Work request: Your reply should be an exact copy of the lines from the one that holds "C2: 3.3nF (+5V, W6) -> none" to the end of the data below.

Input material:
++++++++++++++++++++

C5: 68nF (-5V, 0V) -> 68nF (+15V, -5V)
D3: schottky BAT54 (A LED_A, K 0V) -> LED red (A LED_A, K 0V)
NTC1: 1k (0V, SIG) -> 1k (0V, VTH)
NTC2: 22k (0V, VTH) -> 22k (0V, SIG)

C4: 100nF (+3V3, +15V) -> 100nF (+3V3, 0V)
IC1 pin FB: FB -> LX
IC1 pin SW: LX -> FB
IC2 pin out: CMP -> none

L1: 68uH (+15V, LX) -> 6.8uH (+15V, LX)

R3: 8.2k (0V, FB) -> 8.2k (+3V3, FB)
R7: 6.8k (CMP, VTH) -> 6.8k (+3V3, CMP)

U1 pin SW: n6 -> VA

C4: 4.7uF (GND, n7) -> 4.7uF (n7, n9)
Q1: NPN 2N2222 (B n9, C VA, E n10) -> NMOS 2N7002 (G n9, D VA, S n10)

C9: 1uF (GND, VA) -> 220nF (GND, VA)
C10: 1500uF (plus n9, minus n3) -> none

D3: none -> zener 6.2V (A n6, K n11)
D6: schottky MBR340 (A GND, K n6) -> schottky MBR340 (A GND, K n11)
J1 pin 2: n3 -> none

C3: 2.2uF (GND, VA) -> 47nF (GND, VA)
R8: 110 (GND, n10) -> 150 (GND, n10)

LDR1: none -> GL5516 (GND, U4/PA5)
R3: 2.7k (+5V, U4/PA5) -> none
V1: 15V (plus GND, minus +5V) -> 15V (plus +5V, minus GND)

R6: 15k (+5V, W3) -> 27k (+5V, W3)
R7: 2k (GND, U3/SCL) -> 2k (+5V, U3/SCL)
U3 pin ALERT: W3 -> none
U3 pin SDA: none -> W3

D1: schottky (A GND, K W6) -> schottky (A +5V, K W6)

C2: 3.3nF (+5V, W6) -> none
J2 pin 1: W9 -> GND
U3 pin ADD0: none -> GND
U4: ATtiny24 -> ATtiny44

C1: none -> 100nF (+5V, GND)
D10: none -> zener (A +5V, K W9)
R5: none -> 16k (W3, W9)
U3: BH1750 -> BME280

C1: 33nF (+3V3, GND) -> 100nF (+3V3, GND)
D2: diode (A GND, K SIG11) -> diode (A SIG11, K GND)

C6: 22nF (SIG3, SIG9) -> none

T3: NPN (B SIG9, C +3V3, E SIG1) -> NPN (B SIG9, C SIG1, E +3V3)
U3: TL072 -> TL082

++++++++++++++++++++

Answer for the task:
C2: 3.3nF (+5V, W6) -> none
J2 pin 1: W9 -> GND
U3 pin ADD0: none -> GND
U4: ATtiny24 -> ATtiny44

C1: none -> 100nF (+5V, GND)
D10: none -> zener (A +5V, K W9)
R5: none -> 16k (W3, W9)
U3: BH1750 -> BME280

C1: 33nF (+3V3, GND) -> 100nF (+3V3, GND)
D2: diode (A GND, K SIG11) -> diode (A SIG11, K GND)

C6: 22nF (SIG3, SIG9) -> none

T3: NPN (B SIG9, C +3V3, E SIG1) -> NPN (B SIG9, C SIG1, E +3V3)
U3: TL072 -> TL082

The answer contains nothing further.